▸ What you will do: In the data below, find each line carrying the string "semicircle" and copy it out.

▸ Available data:

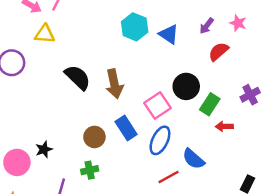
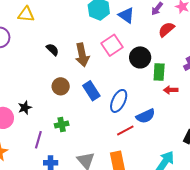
black semicircle: (78, 77) -> (52, 50), size x0.6
green rectangle: (210, 104) -> (159, 72), turned -30
pink square: (158, 105) -> (112, 45), moved
brown circle: (94, 137) -> (61, 86), moved
blue semicircle: (193, 159) -> (146, 116), turned -66

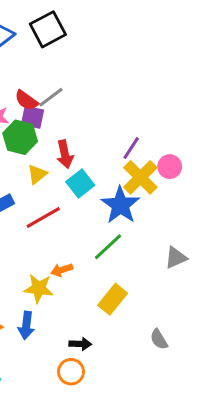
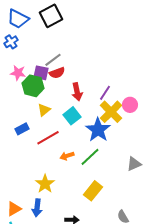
red semicircle: (26, 100) -> (57, 73), moved, turned -56
red arrow: (65, 154) -> (77, 92), moved
orange arrow: (62, 270) -> (67, 156), moved
yellow star: (39, 288) -> (45, 184), turned 30

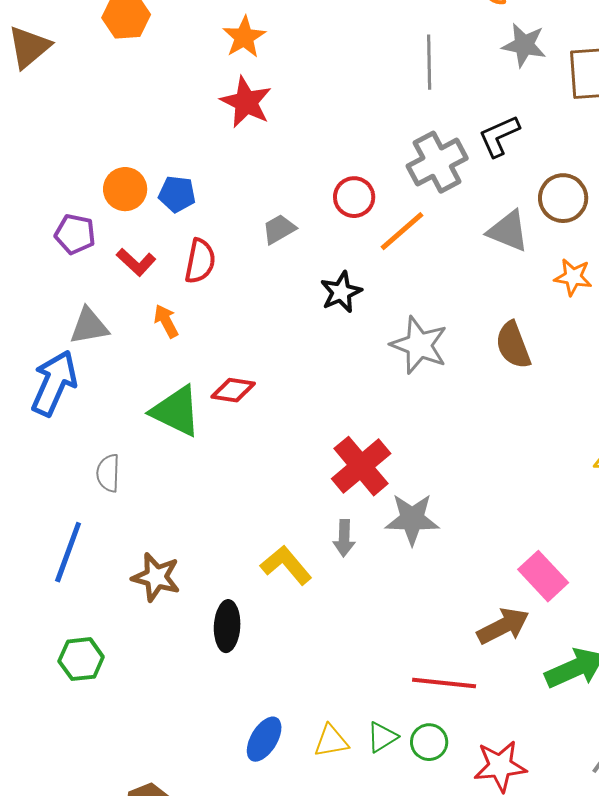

▸ Answer to the exercise:
black semicircle: (78, 77) -> (52, 50), size x0.6
blue semicircle: (193, 159) -> (146, 116), turned -66
red semicircle: (26, 100) -> (57, 73), moved, turned -56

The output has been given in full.